DATA SHOWN.

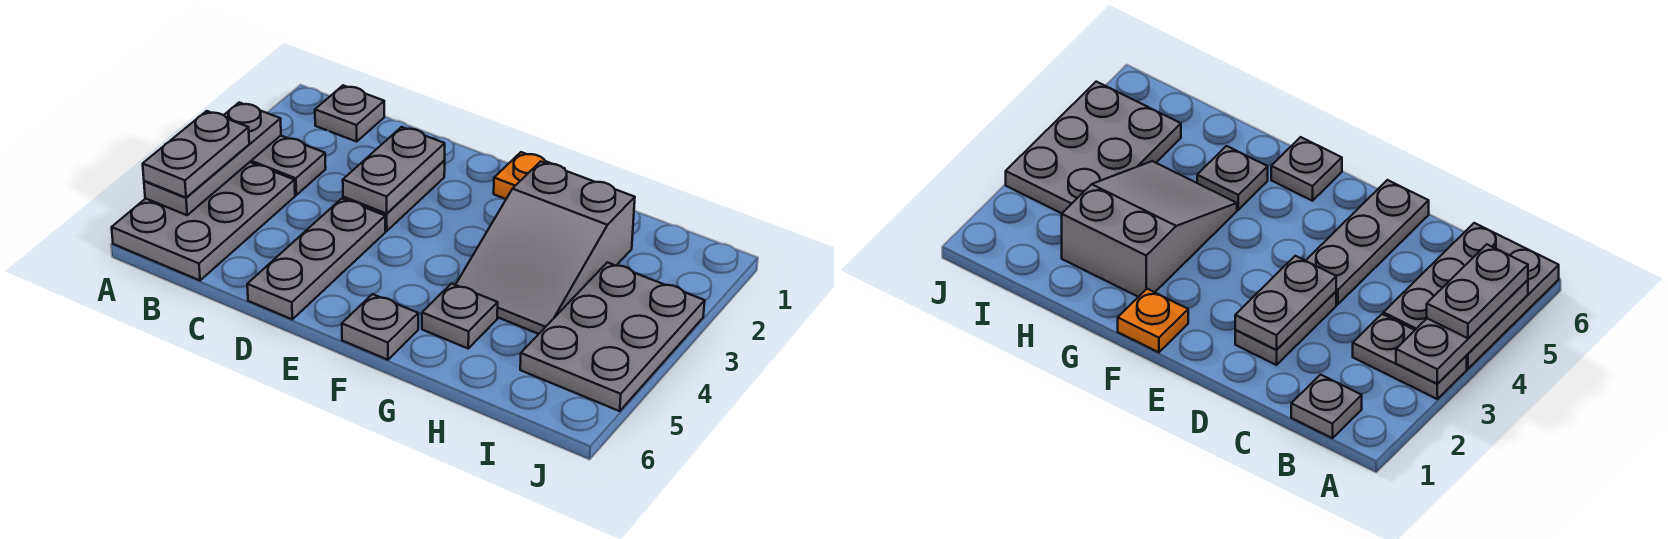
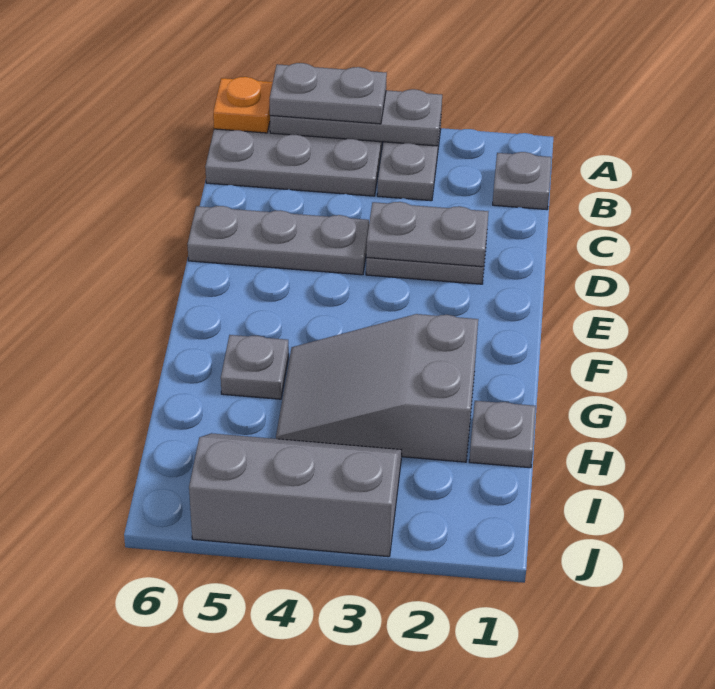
orange 1x1 plate [494,152,565,199] -> orange 1x1 plate moved to [213,77,273,133]
grey 1x1 plate [342,294,418,360] -> grey 1x1 plate moved to [469,401,536,468]
grey 2x3 plate [520,262,705,411] -> grey 2x3 slope [189,433,402,557]

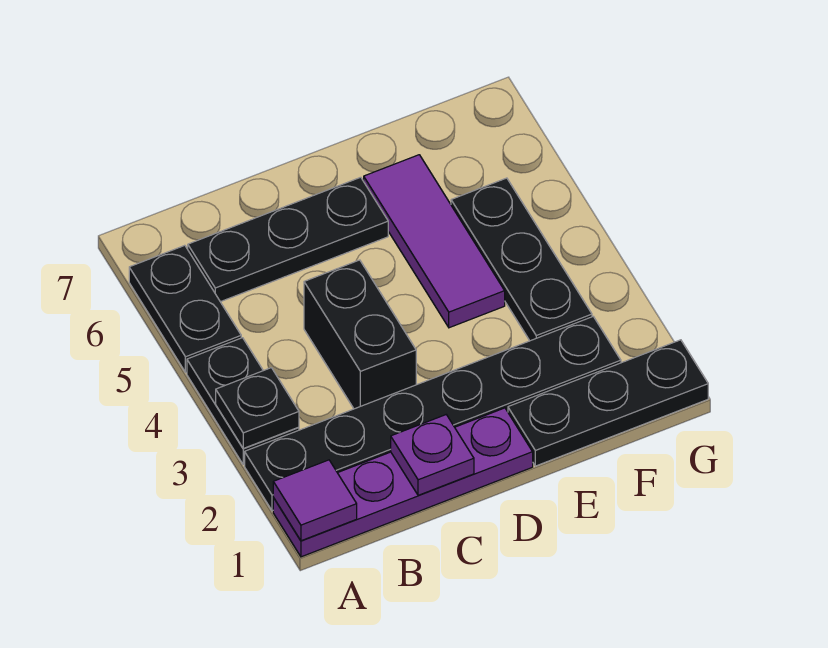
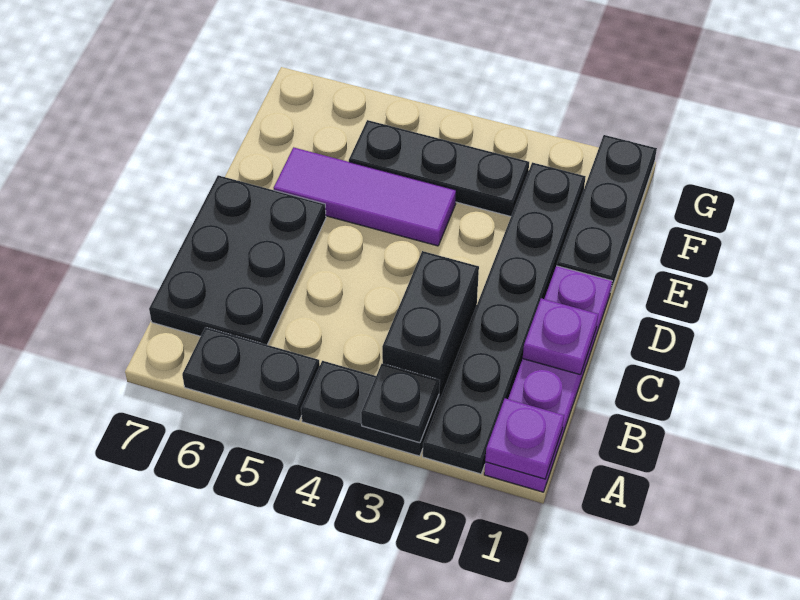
purple 1x1 tile [273,460,357,541] -> purple 1x1 plate [485,398,564,479]
black 1x3 plate [188,177,388,302] -> black 2x3 plate [149,175,326,345]
black 1x2 brick [304,260,416,409] -> black 1x2 brick turned to [382,251,479,401]

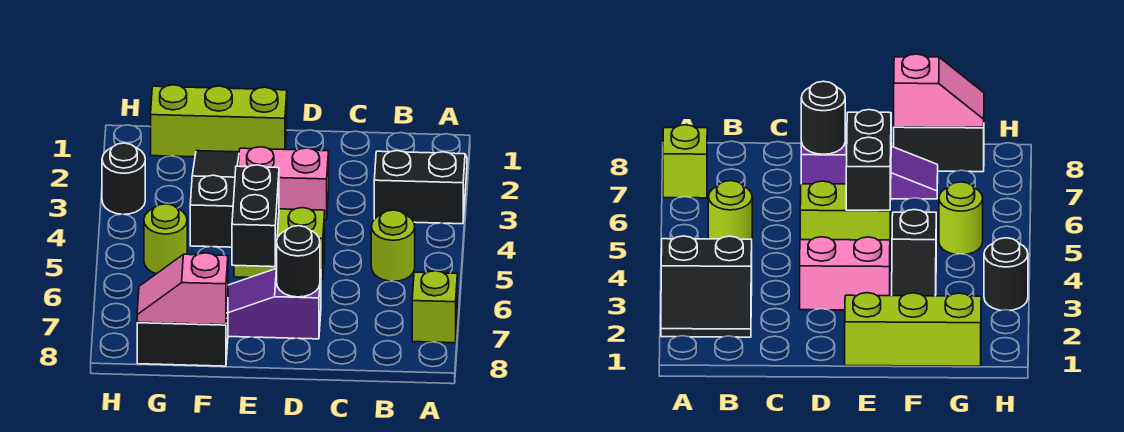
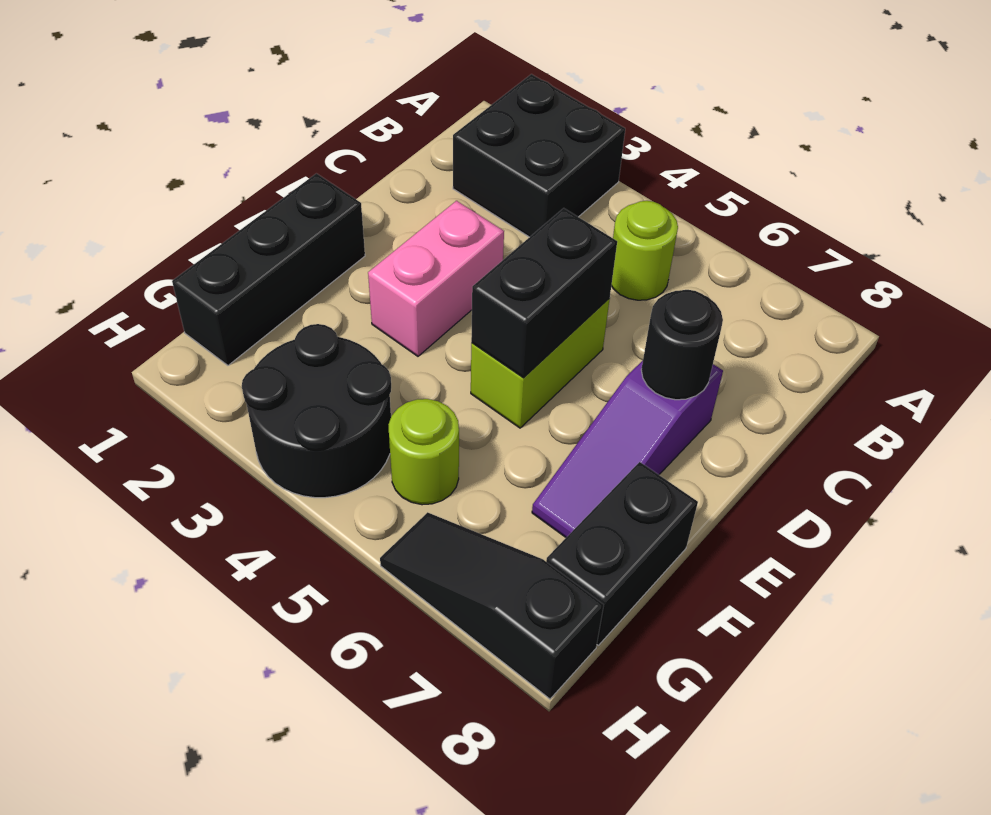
black 2x2 slope [374,151,467,224] -> black 2x2 brick [453,74,625,237]
lime 1x1 brick [412,271,457,343] -> none
lime 1x3 brick [151,85,287,157] -> black 1x3 brick [172,173,365,365]
black 1x2 brick [232,165,279,267] -> black 1x2 brick turned to [471,208,617,378]
black 1x3 slope [190,151,239,247] -> black 1x3 slope moved to [380,512,604,699]
pink 1x2 slope [137,253,228,325] -> none
black 1x1 round brick [102,143,145,214] -> black 2x2 round brick [242,324,391,498]

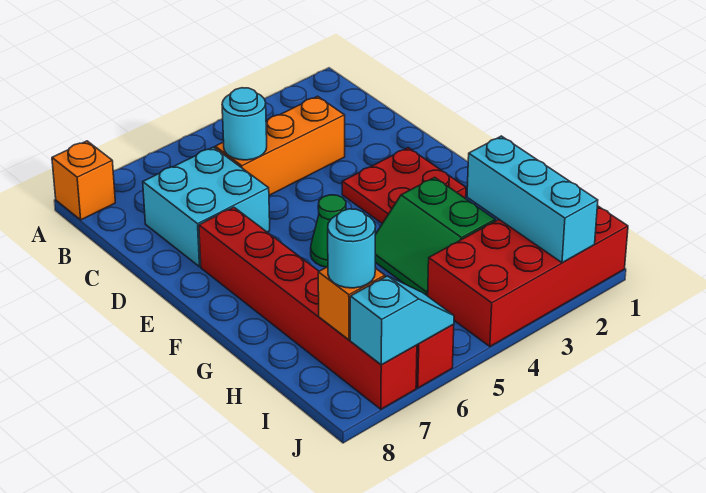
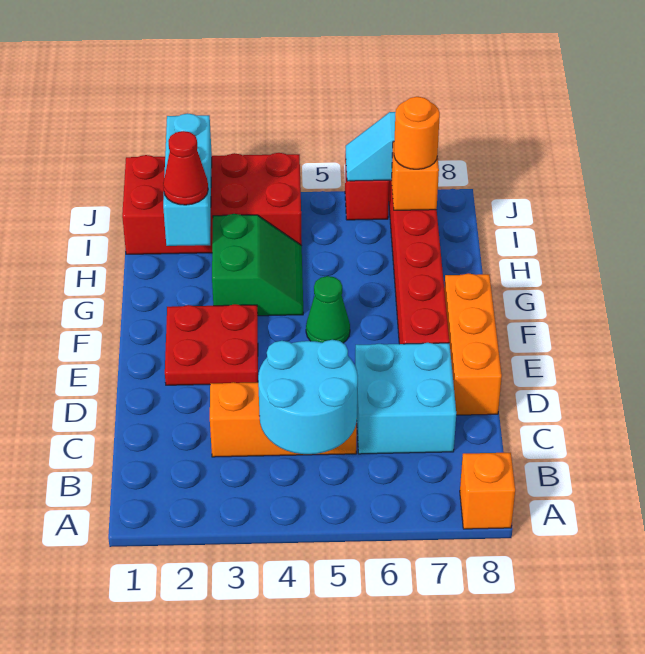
cyan 1x1 round brick [222,88,267,160] -> cyan 2x2 round brick [258,340,358,454]
none -> orange 1x3 brick [444,273,502,415]
none -> red 1x1 cone [163,131,208,205]
cyan 1x1 round brick [328,209,376,288] -> orange 1x1 round brick [394,97,440,169]

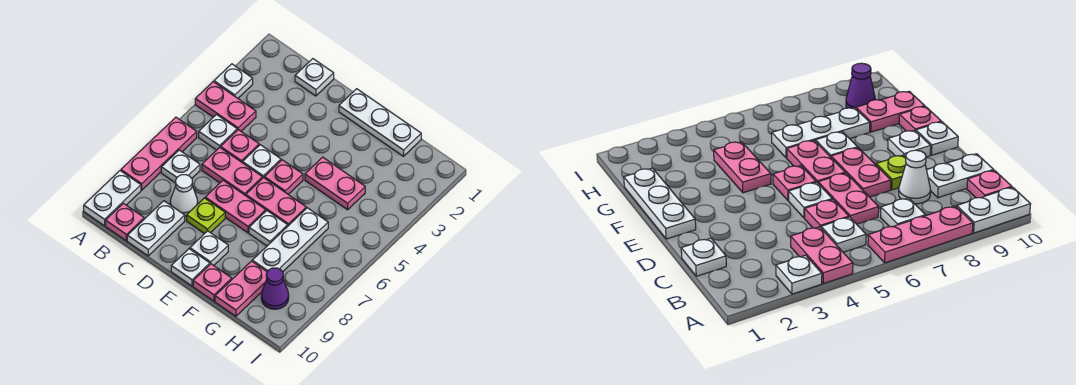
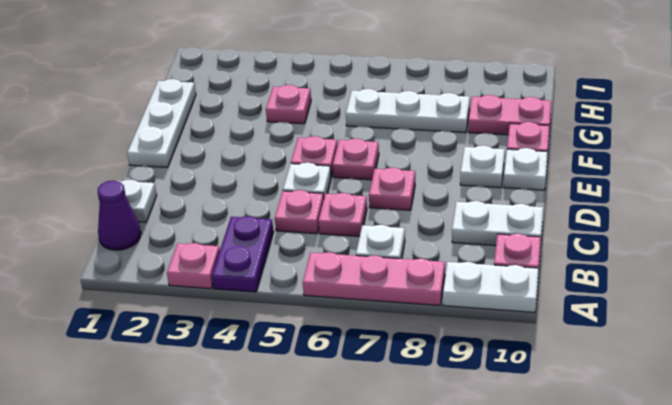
white 1x1 plate [214,64,253,98] -> pink 1x1 plate [167,243,220,289]
pink 1x2 plate [195,82,256,131] -> purple 1x2 plate [212,216,273,292]
white 1x1 plate [199,115,237,150] -> none
pink 1x2 plate [202,147,262,196] -> pink 1x1 plate [318,193,367,237]
white 1x1 cone [170,175,198,216] -> none
pink 1x2 plate [205,180,266,233] -> pink 1x1 plate [369,168,415,210]
lime 1x1 plate [187,198,225,234] -> none
pink 1x2 plate [246,177,306,226] -> pink 1x1 plate [333,139,379,180]
pink 1x2 plate [305,157,365,210] -> pink 1x1 plate [266,85,311,124]
white 1x1 plate [249,211,288,246] -> none
purple 1x1 cone [261,268,289,309] -> purple 1x1 cone moved to [98,181,141,250]

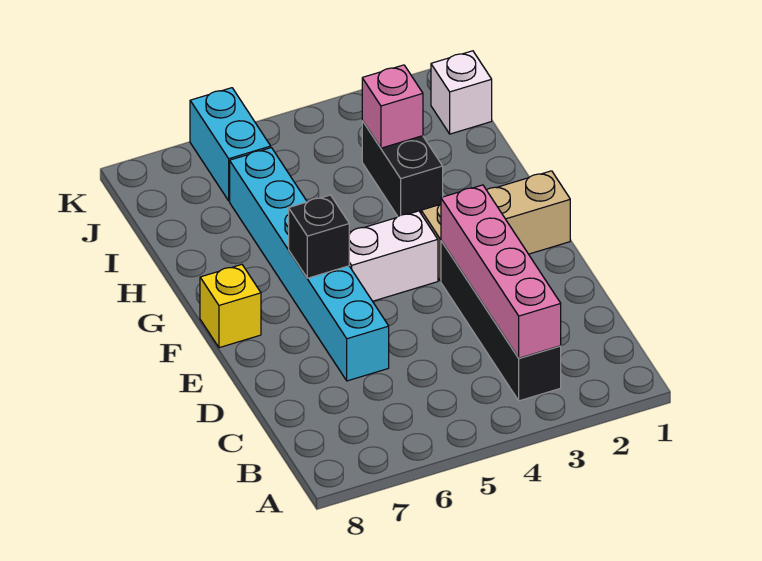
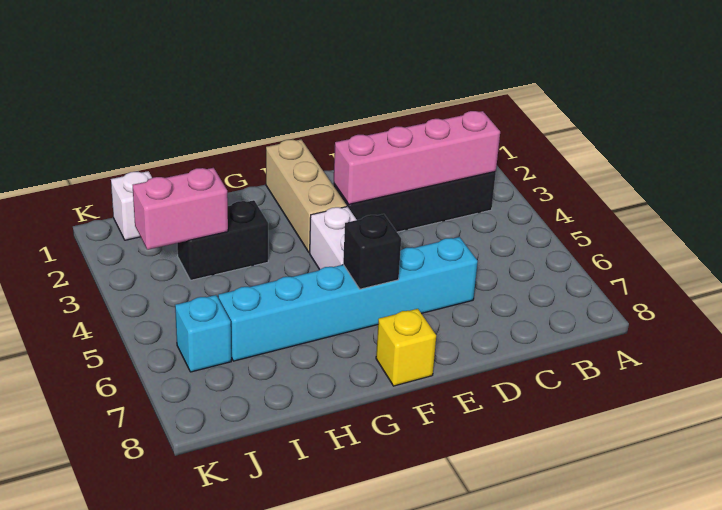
pink 1x1 brick [362,65,423,148] -> pink 1x2 brick [133,168,228,250]
cyan 1x2 brick [190,88,271,201] -> cyan 1x1 brick [175,295,231,372]

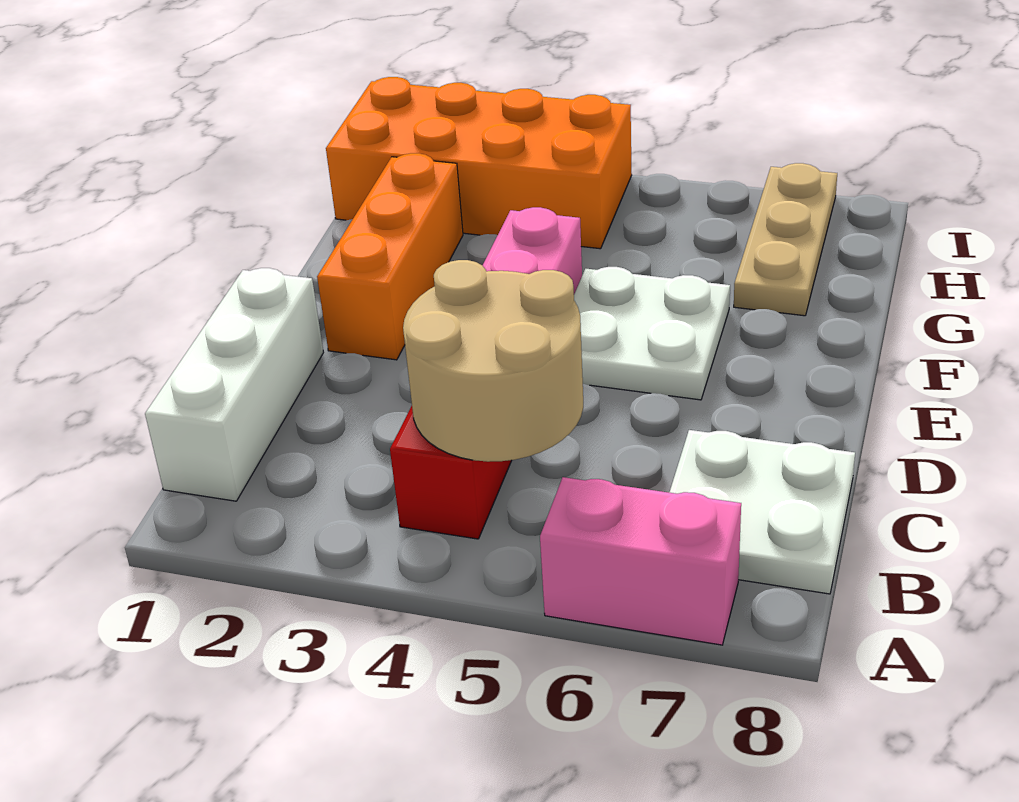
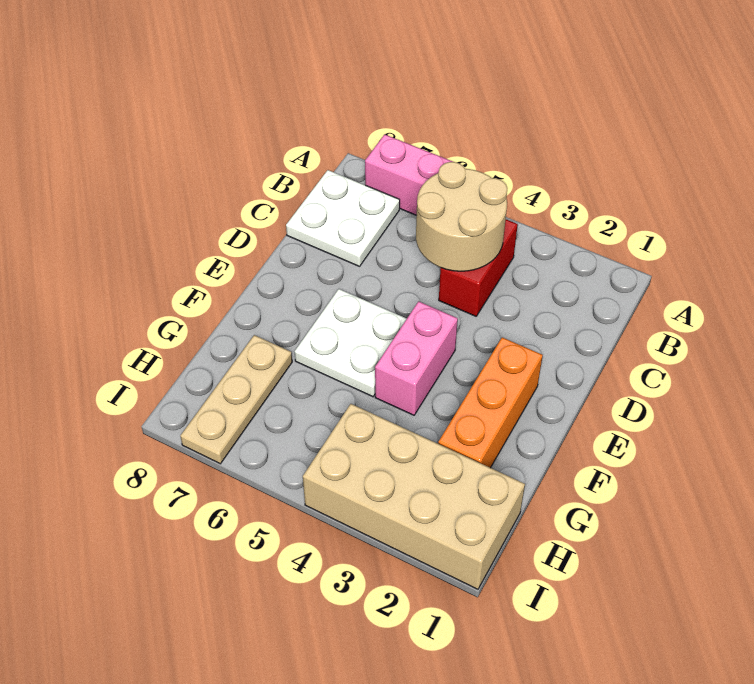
white 1x3 brick [145,268,323,501] -> none
orange 2x4 brick [326,77,632,249] -> tan 2x4 brick [303,404,525,589]

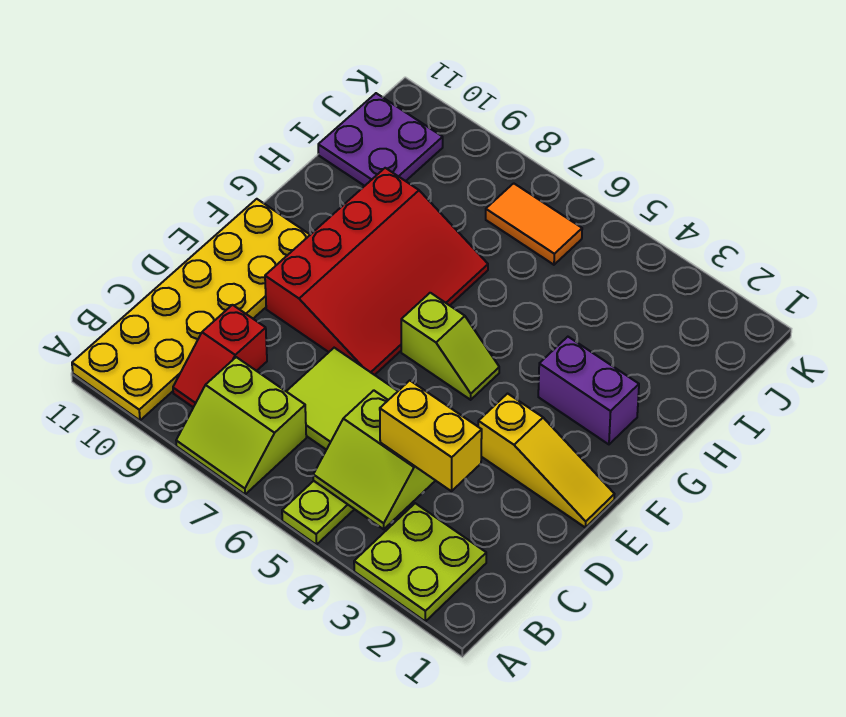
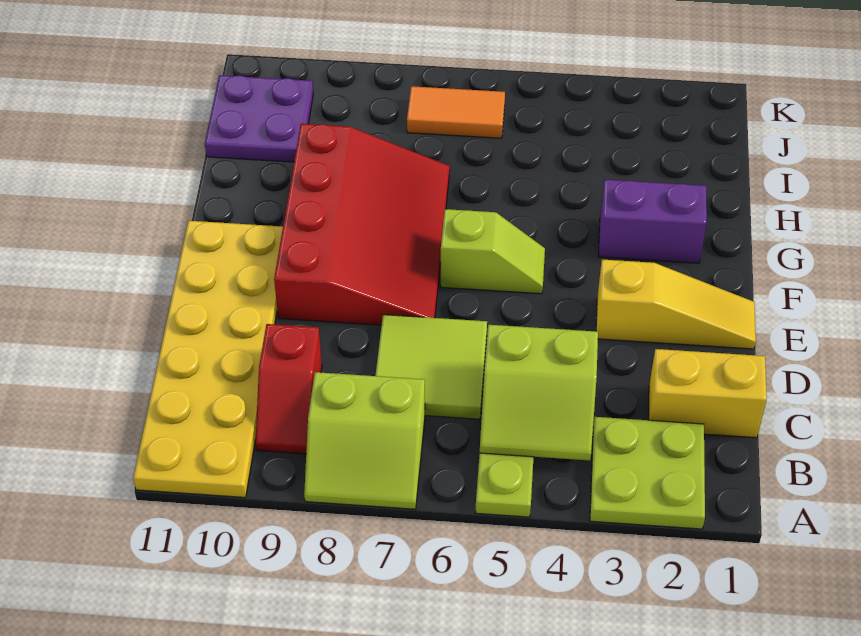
yellow 1x2 brick [380,381,482,491] -> yellow 1x2 brick moved to [649,349,767,438]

TASK DIRECTIONS. Without the pictures, give back every record precisely as shown.

RESPONSE FOR THIS EXERCISE.
orange 1x1 plate [494,152,565,199] -> orange 1x1 plate moved to [213,77,273,133]
grey 1x1 plate [342,294,418,360] -> grey 1x1 plate moved to [469,401,536,468]
grey 2x3 plate [520,262,705,411] -> grey 2x3 slope [189,433,402,557]

purple 1x1 tile [273,460,357,541] -> purple 1x1 plate [485,398,564,479]
black 1x3 plate [188,177,388,302] -> black 2x3 plate [149,175,326,345]
black 1x2 brick [304,260,416,409] -> black 1x2 brick turned to [382,251,479,401]

black 2x2 slope [374,151,467,224] -> black 2x2 brick [453,74,625,237]
lime 1x1 brick [412,271,457,343] -> none
lime 1x3 brick [151,85,287,157] -> black 1x3 brick [172,173,365,365]
black 1x2 brick [232,165,279,267] -> black 1x2 brick turned to [471,208,617,378]
black 1x3 slope [190,151,239,247] -> black 1x3 slope moved to [380,512,604,699]
pink 1x2 slope [137,253,228,325] -> none
black 1x1 round brick [102,143,145,214] -> black 2x2 round brick [242,324,391,498]

cyan 1x1 round brick [222,88,267,160] -> cyan 2x2 round brick [258,340,358,454]
none -> orange 1x3 brick [444,273,502,415]
none -> red 1x1 cone [163,131,208,205]
cyan 1x1 round brick [328,209,376,288] -> orange 1x1 round brick [394,97,440,169]

white 1x1 plate [214,64,253,98] -> pink 1x1 plate [167,243,220,289]
pink 1x2 plate [195,82,256,131] -> purple 1x2 plate [212,216,273,292]
white 1x1 plate [199,115,237,150] -> none
pink 1x2 plate [202,147,262,196] -> pink 1x1 plate [318,193,367,237]
white 1x1 cone [170,175,198,216] -> none
pink 1x2 plate [205,180,266,233] -> pink 1x1 plate [369,168,415,210]
lime 1x1 plate [187,198,225,234] -> none
pink 1x2 plate [246,177,306,226] -> pink 1x1 plate [333,139,379,180]
pink 1x2 plate [305,157,365,210] -> pink 1x1 plate [266,85,311,124]
white 1x1 plate [249,211,288,246] -> none
purple 1x1 cone [261,268,289,309] -> purple 1x1 cone moved to [98,181,141,250]

pink 1x1 brick [362,65,423,148] -> pink 1x2 brick [133,168,228,250]
cyan 1x2 brick [190,88,271,201] -> cyan 1x1 brick [175,295,231,372]

white 1x3 brick [145,268,323,501] -> none
orange 2x4 brick [326,77,632,249] -> tan 2x4 brick [303,404,525,589]

yellow 1x2 brick [380,381,482,491] -> yellow 1x2 brick moved to [649,349,767,438]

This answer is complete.